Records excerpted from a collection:
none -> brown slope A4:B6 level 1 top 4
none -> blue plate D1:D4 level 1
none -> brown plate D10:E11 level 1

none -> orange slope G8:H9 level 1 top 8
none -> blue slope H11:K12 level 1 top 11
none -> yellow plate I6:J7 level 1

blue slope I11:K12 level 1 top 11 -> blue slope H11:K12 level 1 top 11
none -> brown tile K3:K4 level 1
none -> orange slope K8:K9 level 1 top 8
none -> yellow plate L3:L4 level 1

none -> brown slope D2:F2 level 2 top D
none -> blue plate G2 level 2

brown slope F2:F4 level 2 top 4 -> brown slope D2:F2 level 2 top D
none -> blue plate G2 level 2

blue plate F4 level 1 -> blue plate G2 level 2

AIM OF THE EXERCISE = Give the number of lines in the entries that include the string "yellow", and nothing more.

SOLUTION TO THIS EXERCISE = 2